- _WHAT YOU NEED TO DO_
Return all of the data verbatim, dropping any picture.

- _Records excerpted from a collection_
++++

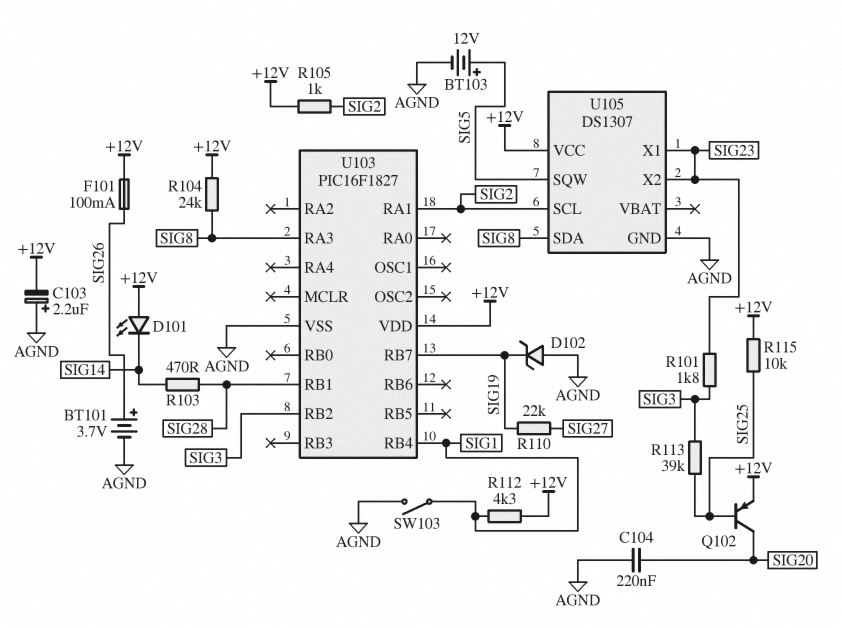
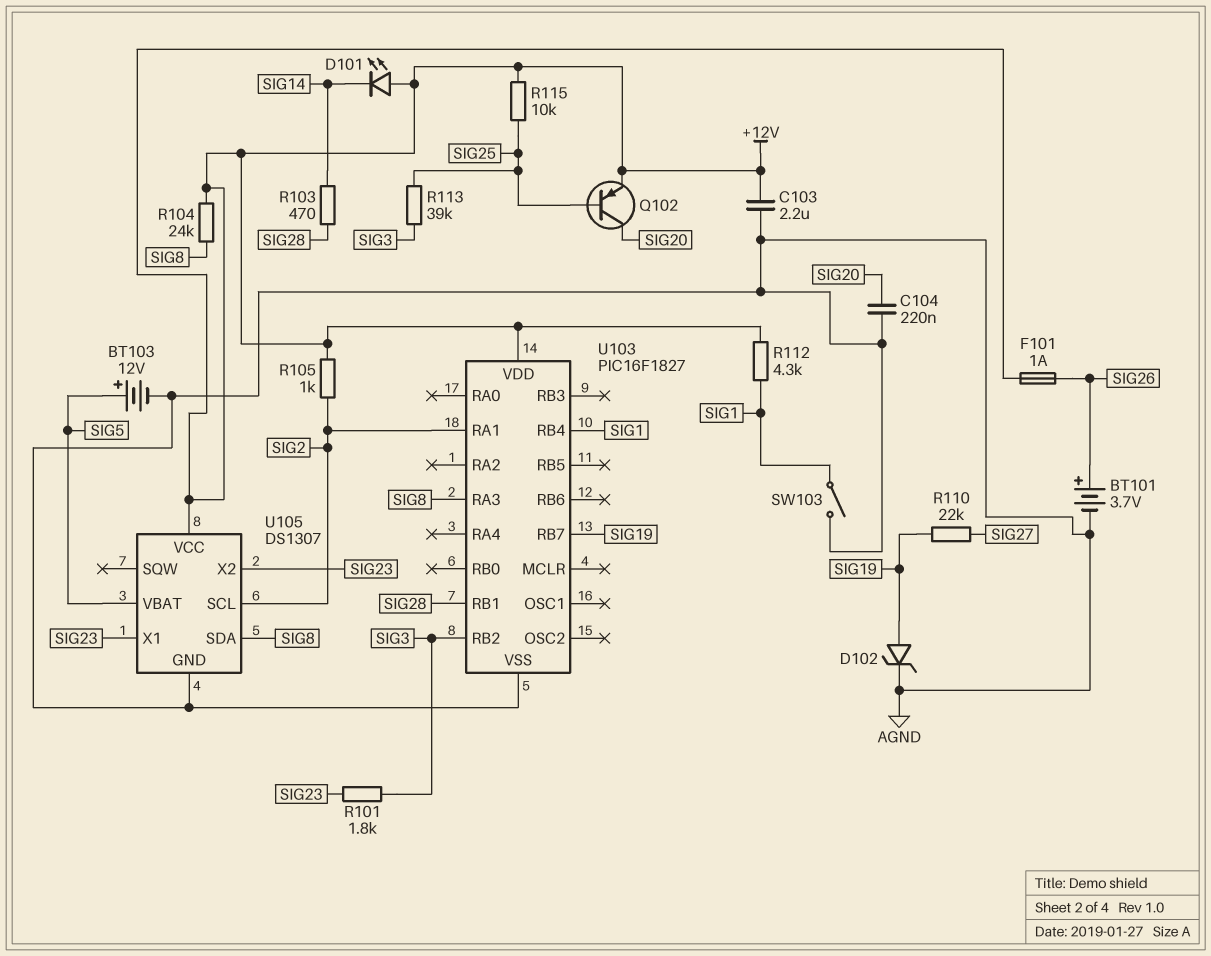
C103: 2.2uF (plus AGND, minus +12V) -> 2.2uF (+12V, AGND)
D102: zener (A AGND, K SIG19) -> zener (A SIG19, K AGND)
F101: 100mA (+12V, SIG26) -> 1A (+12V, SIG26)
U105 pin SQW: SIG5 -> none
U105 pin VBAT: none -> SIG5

++++

- _OUTPUT FOR THIS EXERCISE_
C103: 2.2uF (plus AGND, minus +12V) -> 2.2uF (+12V, AGND)
D102: zener (A AGND, K SIG19) -> zener (A SIG19, K AGND)
F101: 100mA (+12V, SIG26) -> 1A (+12V, SIG26)
U105 pin SQW: SIG5 -> none
U105 pin VBAT: none -> SIG5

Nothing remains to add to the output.